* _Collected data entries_
○ ○ ○
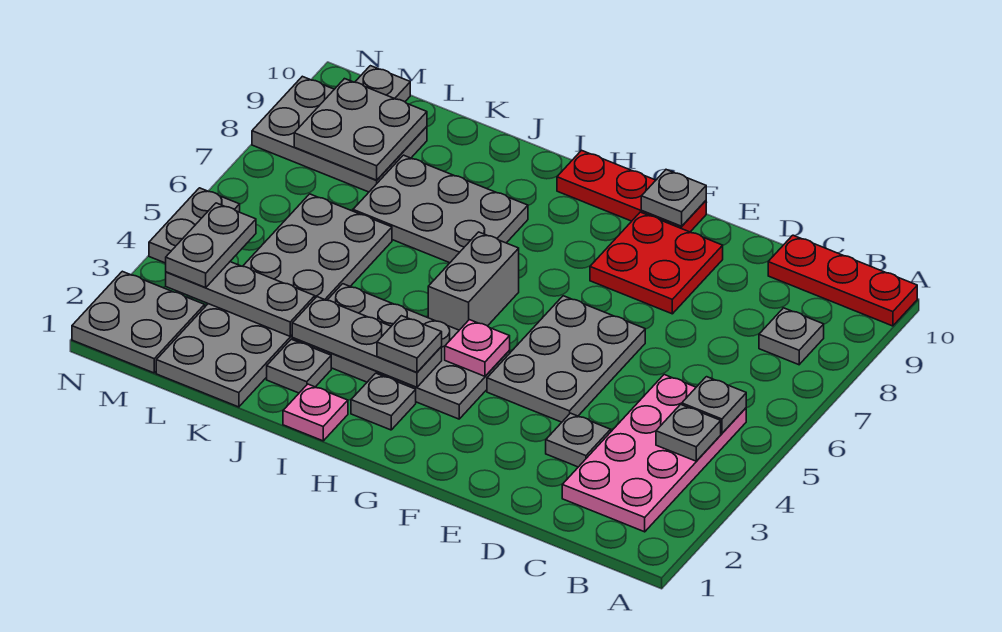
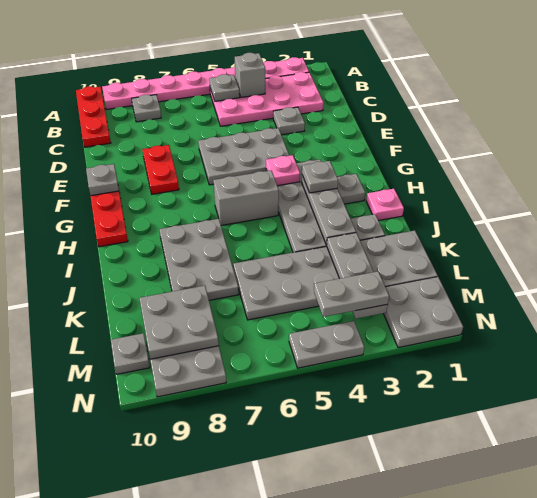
none -> pink 1x8 plate [102,57,309,109]
grey 1x1 plate [656,404,721,461] -> grey 1x1 brick [235,53,265,97]
red 2x2 plate [590,212,723,314] -> red 1x2 plate [142,145,179,194]

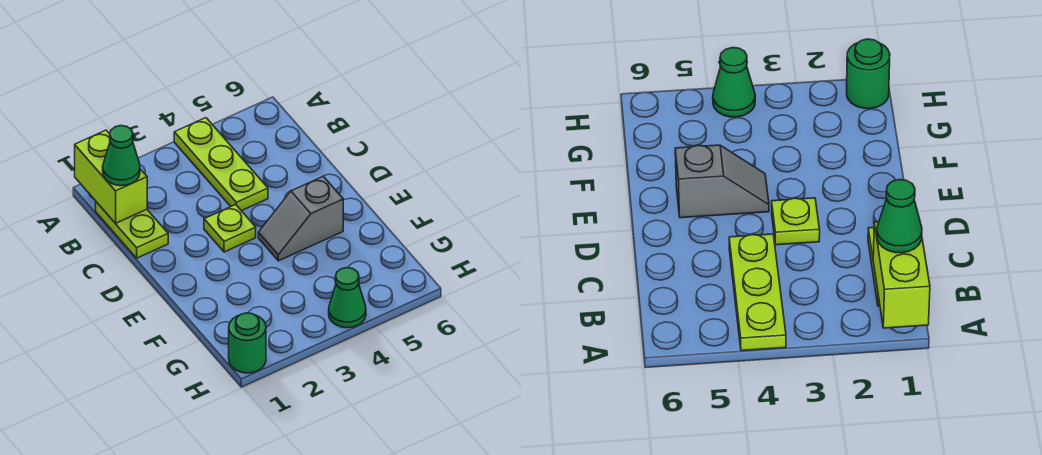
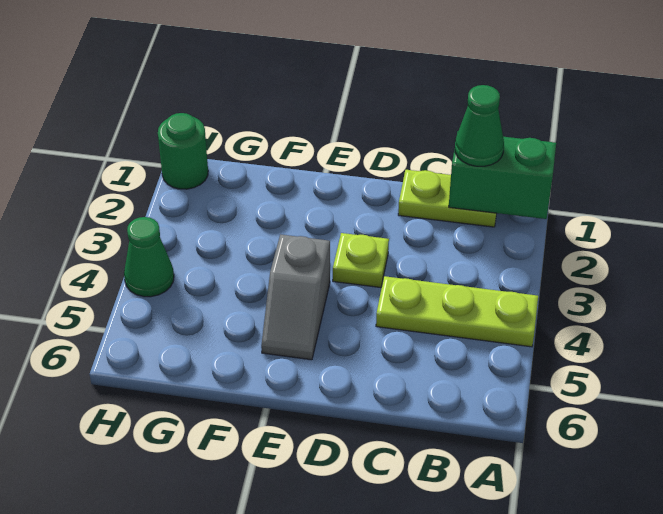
lime 1x2 brick [75,130,147,223] -> green 1x2 brick [449,132,556,219]
grey 1x2 slope [258,176,343,261] -> grey 1x2 slope turned to [261,235,330,360]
○ ○ ○
* _INSTRUCTIONS FOR THE TASK_
When you print the entries, keep every line exactly as it is and drop the pictures.

* _EXERCISE SOLUTION_
none -> pink 1x8 plate [102,57,309,109]
grey 1x1 plate [656,404,721,461] -> grey 1x1 brick [235,53,265,97]
red 2x2 plate [590,212,723,314] -> red 1x2 plate [142,145,179,194]

lime 1x2 brick [75,130,147,223] -> green 1x2 brick [449,132,556,219]
grey 1x2 slope [258,176,343,261] -> grey 1x2 slope turned to [261,235,330,360]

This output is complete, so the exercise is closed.